### SUPPLIED INFORMATION
——
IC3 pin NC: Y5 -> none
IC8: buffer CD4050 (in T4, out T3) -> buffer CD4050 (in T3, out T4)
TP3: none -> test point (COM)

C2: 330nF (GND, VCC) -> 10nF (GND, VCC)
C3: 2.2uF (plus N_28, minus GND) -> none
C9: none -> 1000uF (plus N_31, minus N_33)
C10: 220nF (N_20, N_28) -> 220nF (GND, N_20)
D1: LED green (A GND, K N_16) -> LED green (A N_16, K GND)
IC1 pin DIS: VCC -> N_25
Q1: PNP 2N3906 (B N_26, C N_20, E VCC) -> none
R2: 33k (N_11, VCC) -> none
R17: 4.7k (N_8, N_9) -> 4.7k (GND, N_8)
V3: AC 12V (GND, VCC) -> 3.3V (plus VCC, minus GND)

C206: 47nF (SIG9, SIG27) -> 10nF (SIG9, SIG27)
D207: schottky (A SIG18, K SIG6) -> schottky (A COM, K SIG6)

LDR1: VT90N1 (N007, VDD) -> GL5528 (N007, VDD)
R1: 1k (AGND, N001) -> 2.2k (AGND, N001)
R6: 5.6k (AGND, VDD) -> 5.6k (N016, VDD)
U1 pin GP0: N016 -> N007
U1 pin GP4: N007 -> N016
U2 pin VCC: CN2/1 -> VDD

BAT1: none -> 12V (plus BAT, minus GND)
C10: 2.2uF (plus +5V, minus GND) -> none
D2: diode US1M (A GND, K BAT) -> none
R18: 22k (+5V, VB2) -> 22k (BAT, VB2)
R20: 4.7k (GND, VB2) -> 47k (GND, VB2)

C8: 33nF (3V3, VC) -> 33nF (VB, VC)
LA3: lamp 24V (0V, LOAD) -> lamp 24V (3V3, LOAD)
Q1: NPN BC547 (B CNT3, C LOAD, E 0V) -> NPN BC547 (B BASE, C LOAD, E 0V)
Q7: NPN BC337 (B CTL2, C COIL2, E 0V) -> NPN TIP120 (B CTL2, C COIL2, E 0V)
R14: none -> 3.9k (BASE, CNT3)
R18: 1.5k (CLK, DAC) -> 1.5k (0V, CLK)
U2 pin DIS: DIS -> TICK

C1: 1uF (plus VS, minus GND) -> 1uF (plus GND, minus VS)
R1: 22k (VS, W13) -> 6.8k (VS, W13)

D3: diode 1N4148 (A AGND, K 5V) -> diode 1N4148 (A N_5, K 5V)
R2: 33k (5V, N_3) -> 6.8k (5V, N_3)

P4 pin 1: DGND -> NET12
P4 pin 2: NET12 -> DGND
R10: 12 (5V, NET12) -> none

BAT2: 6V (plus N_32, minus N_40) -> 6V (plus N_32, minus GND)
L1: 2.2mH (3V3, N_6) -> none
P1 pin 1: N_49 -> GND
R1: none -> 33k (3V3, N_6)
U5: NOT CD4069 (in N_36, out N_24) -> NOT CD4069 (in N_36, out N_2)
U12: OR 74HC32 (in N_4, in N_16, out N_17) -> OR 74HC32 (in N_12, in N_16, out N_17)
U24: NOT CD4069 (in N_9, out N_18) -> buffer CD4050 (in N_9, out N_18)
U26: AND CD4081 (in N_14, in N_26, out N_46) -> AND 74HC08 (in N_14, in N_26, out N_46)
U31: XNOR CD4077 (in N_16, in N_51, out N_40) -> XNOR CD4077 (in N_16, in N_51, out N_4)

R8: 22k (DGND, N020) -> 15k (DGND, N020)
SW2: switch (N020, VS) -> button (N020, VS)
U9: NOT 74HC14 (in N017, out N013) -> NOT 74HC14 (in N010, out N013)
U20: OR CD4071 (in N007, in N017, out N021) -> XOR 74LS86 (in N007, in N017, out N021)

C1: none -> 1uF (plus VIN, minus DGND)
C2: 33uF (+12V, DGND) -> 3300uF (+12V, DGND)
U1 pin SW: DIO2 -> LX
——
The line containing "P4 pin 1: DGND -> NET12" and every line after it, through the end of the records, should be repeated exactly and alone.

P4 pin 1: DGND -> NET12
P4 pin 2: NET12 -> DGND
R10: 12 (5V, NET12) -> none

BAT2: 6V (plus N_32, minus N_40) -> 6V (plus N_32, minus GND)
L1: 2.2mH (3V3, N_6) -> none
P1 pin 1: N_49 -> GND
R1: none -> 33k (3V3, N_6)
U5: NOT CD4069 (in N_36, out N_24) -> NOT CD4069 (in N_36, out N_2)
U12: OR 74HC32 (in N_4, in N_16, out N_17) -> OR 74HC32 (in N_12, in N_16, out N_17)
U24: NOT CD4069 (in N_9, out N_18) -> buffer CD4050 (in N_9, out N_18)
U26: AND CD4081 (in N_14, in N_26, out N_46) -> AND 74HC08 (in N_14, in N_26, out N_46)
U31: XNOR CD4077 (in N_16, in N_51, out N_40) -> XNOR CD4077 (in N_16, in N_51, out N_4)

R8: 22k (DGND, N020) -> 15k (DGND, N020)
SW2: switch (N020, VS) -> button (N020, VS)
U9: NOT 74HC14 (in N017, out N013) -> NOT 74HC14 (in N010, out N013)
U20: OR CD4071 (in N007, in N017, out N021) -> XOR 74LS86 (in N007, in N017, out N021)

C1: none -> 1uF (plus VIN, minus DGND)
C2: 33uF (+12V, DGND) -> 3300uF (+12V, DGND)
U1 pin SW: DIO2 -> LX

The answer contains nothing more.